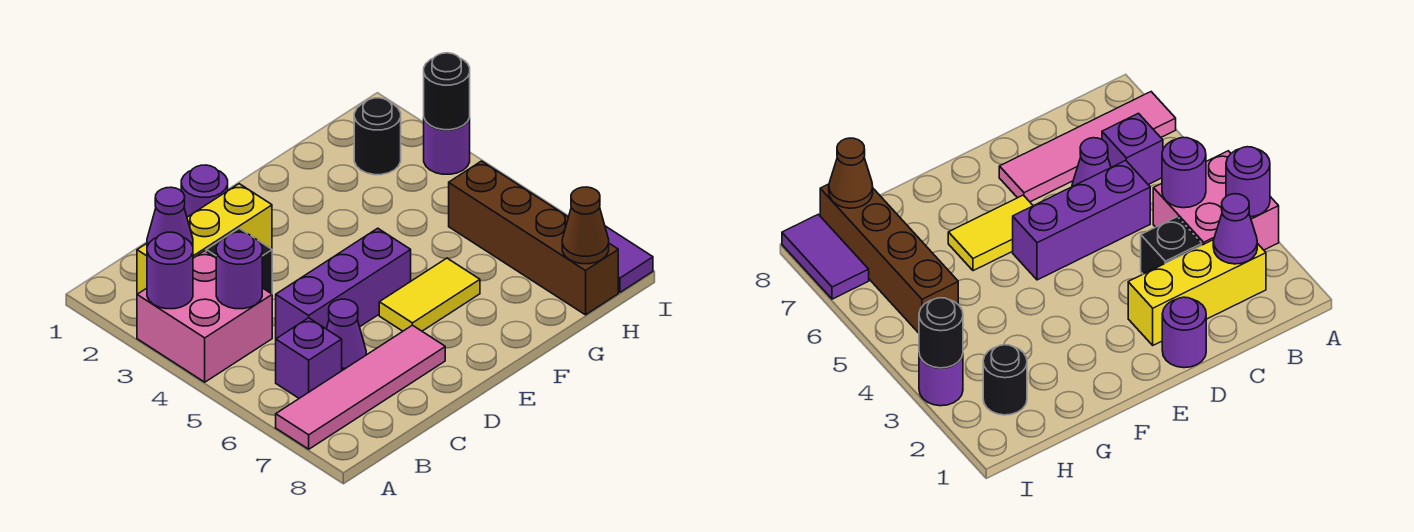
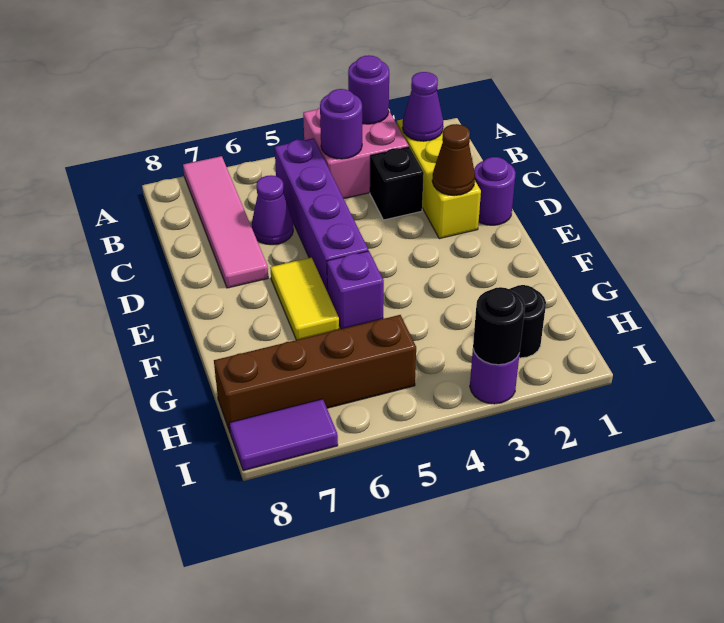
purple brick B6 level 1 -> purple brick F5 level 1
purple brick C5:E5 level 1 -> purple brick B5:E5 level 1
brown cone H8 level 2 -> brown cone D2 level 2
****
- What is expected:
The reply should repeat the data in full, exactly as given, and contain no pictures.

- The completed task:
purple brick B6 level 1 -> purple brick F5 level 1
purple brick C5:E5 level 1 -> purple brick B5:E5 level 1
brown cone H8 level 2 -> brown cone D2 level 2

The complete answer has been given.